◆ **YOUR OBJECTIVE**: When you spot the word "clock" in a line of the data below, copy that line.

(Object counting data)
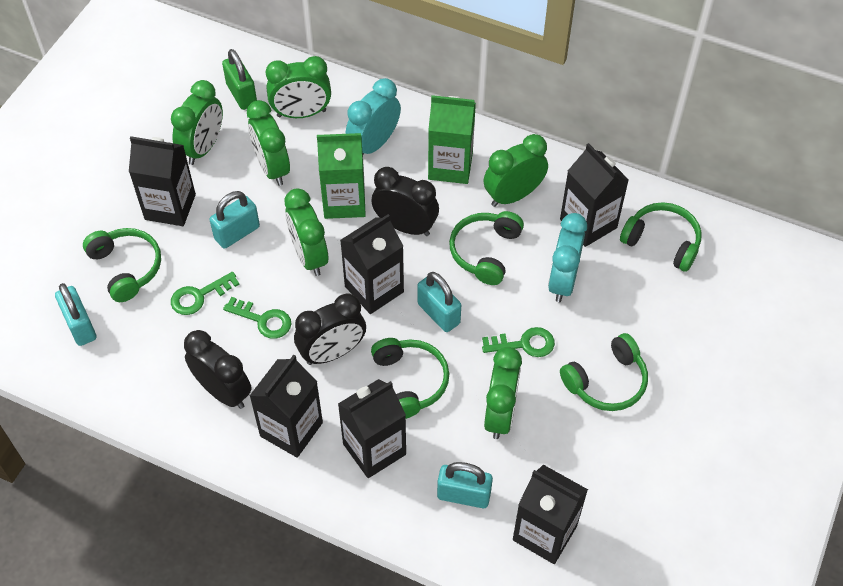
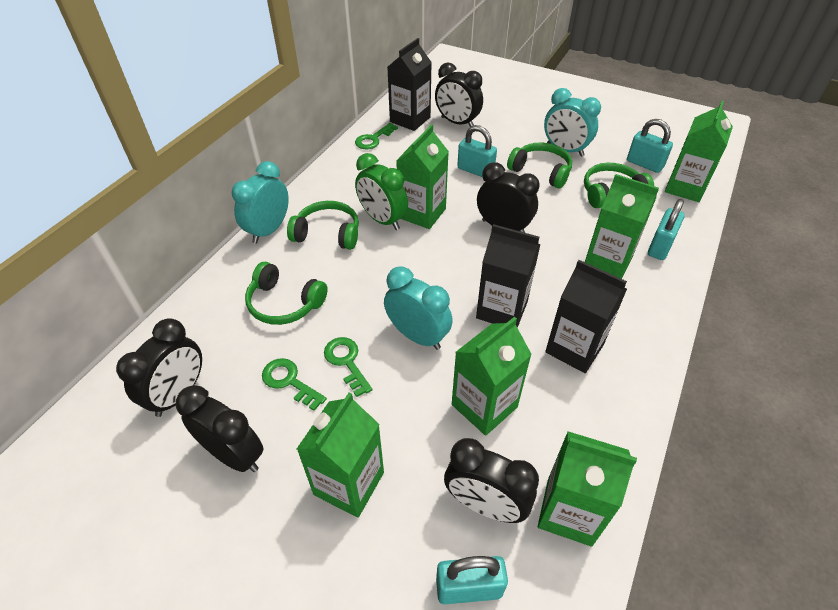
black carton: [129,136,196,226] [250,355,323,458] [338,379,406,478] [340,214,404,314] [513,465,588,564] [560,143,629,247] = 6 -> [387,38,432,131] [476,224,540,328] [545,260,627,373] = 3
black clock: [184,330,252,409] [294,293,366,365] [371,167,439,236] = 3 -> [116,318,202,417] [176,385,263,472] [435,62,483,127] [444,438,539,523] [477,162,540,233] = 5
green carton: [317,133,366,219] [428,95,476,184] = 2 -> [297,392,384,518] [396,124,449,229] [452,317,532,436] [538,431,637,547] [585,174,659,279] [665,101,733,202] = 6
green clock: [171,80,223,165] [247,100,290,186] [266,56,331,118] [284,188,328,276] [484,134,548,207] [484,347,522,439] = 6 -> [355,153,408,230] = 1
green headphones: [83,228,161,302] [371,338,449,419] [449,211,524,285] [560,333,648,411] [620,202,702,272] = 5 -> [245,262,328,325] [287,201,359,250] [507,143,572,189] [584,163,654,208] = 4
green padlock: [222,49,257,110] = 1 -> none = 0
turquoise clock: [346,78,401,155] [548,213,587,302] = 2 -> [232,161,289,244] [384,267,453,350] [544,88,601,156] = 3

◆ **RESPONSE BELOW**:
black clock: [184,330,252,409] [294,293,366,365] [371,167,439,236] = 3 -> [116,318,202,417] [176,385,263,472] [435,62,483,127] [444,438,539,523] [477,162,540,233] = 5
green clock: [171,80,223,165] [247,100,290,186] [266,56,331,118] [284,188,328,276] [484,134,548,207] [484,347,522,439] = 6 -> [355,153,408,230] = 1
turquoise clock: [346,78,401,155] [548,213,587,302] = 2 -> [232,161,289,244] [384,267,453,350] [544,88,601,156] = 3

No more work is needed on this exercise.